-- Provided data follows --

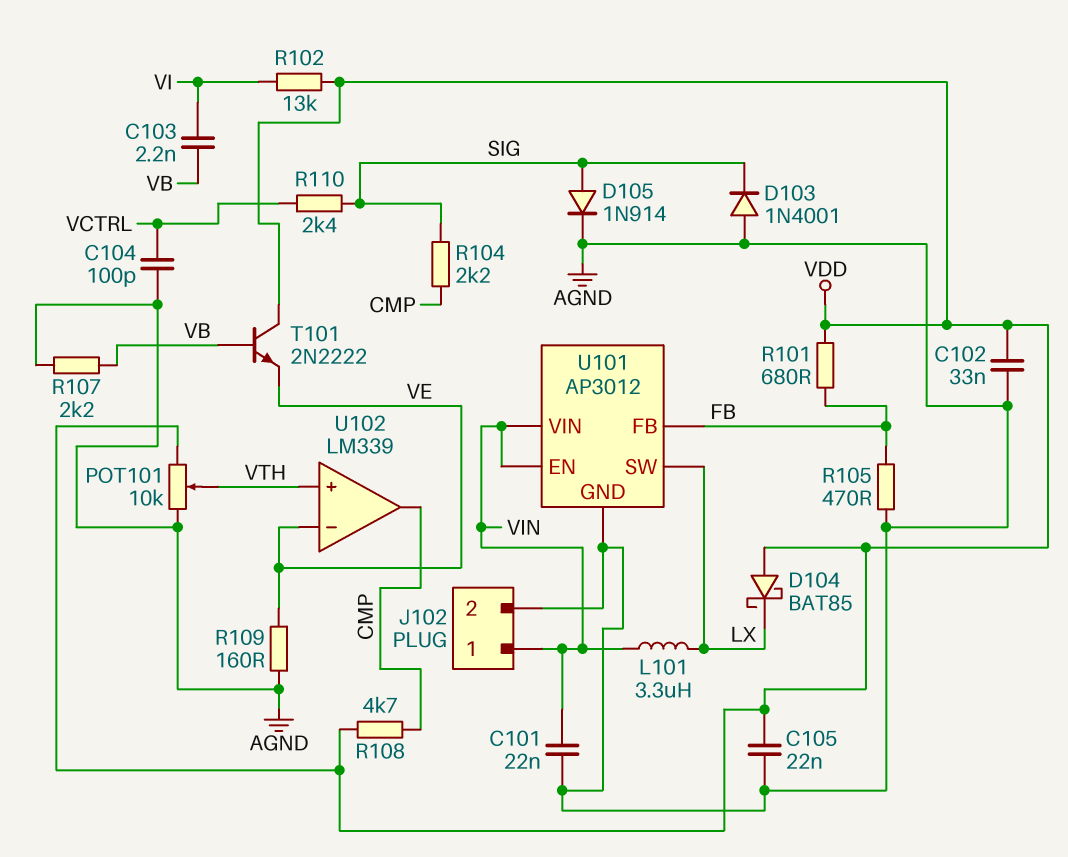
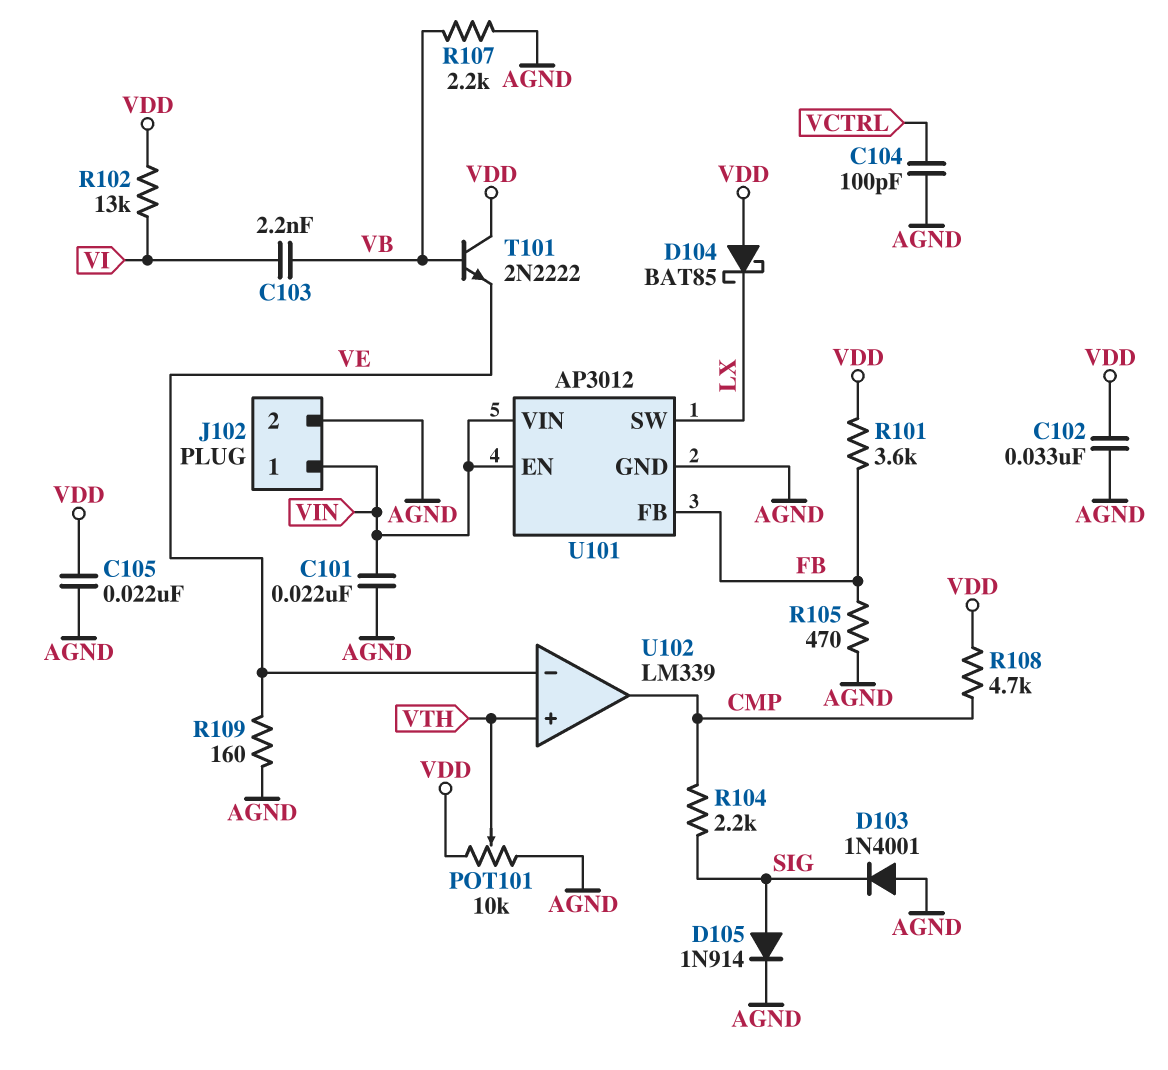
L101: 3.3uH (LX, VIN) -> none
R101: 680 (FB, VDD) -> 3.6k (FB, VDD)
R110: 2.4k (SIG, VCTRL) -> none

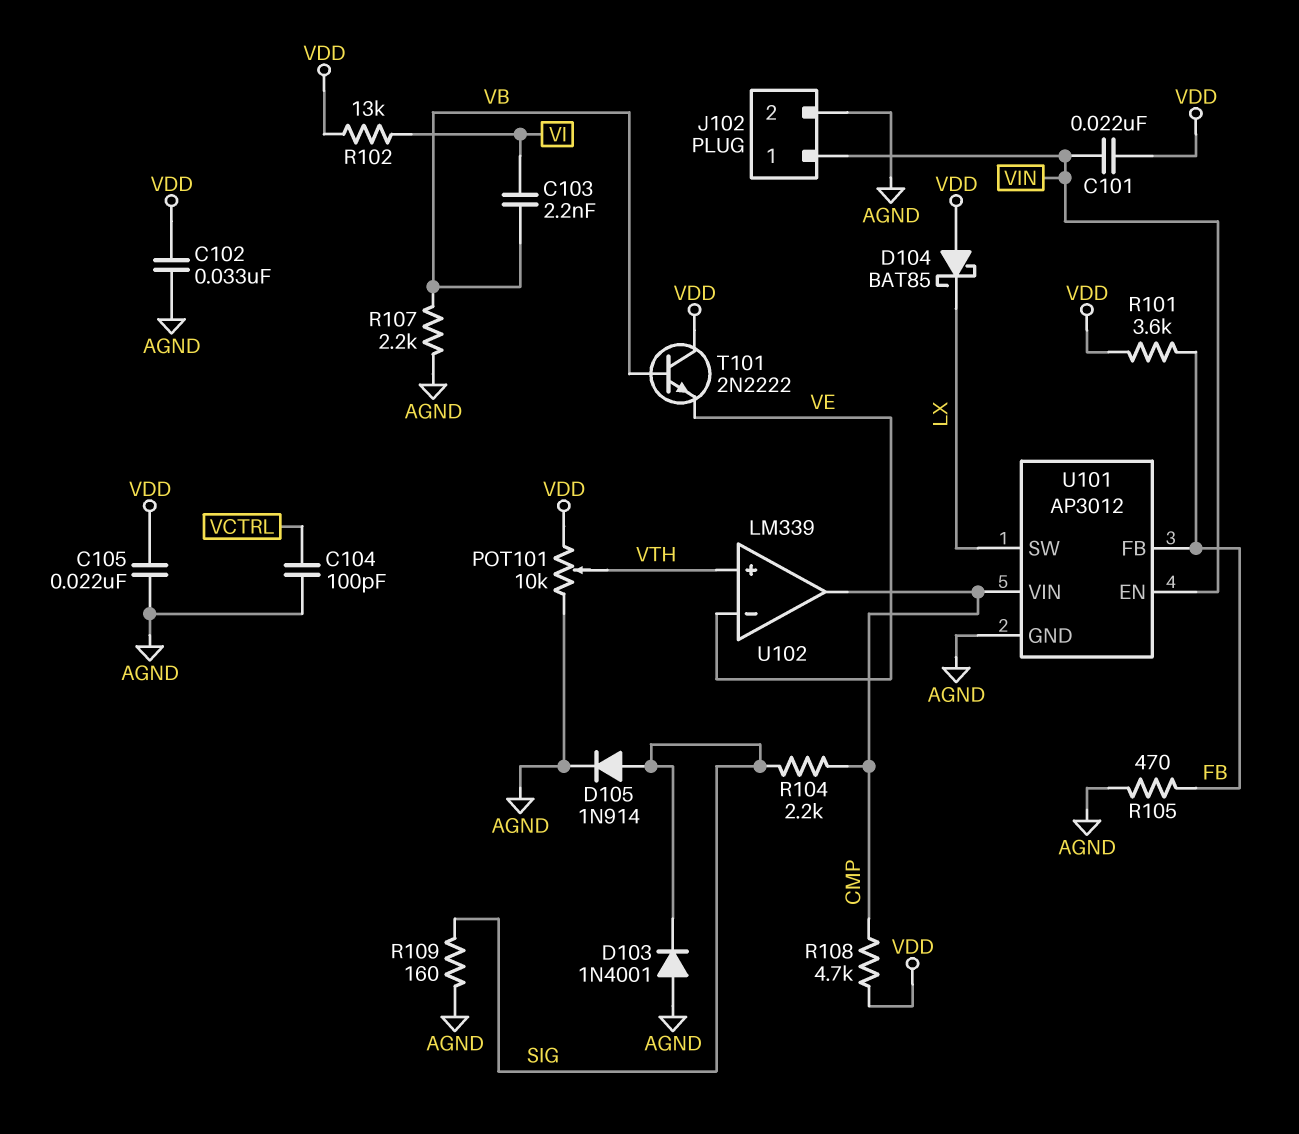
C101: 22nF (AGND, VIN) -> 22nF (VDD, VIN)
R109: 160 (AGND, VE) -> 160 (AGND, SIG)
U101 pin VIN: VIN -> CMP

-- Provided data concluded --

* [Task prompt] Give all the entries again exactly, dropping each picture.

* [Worked solution]
L101: 3.3uH (LX, VIN) -> none
R101: 680 (FB, VDD) -> 3.6k (FB, VDD)
R110: 2.4k (SIG, VCTRL) -> none

C101: 22nF (AGND, VIN) -> 22nF (VDD, VIN)
R109: 160 (AGND, VE) -> 160 (AGND, SIG)
U101 pin VIN: VIN -> CMP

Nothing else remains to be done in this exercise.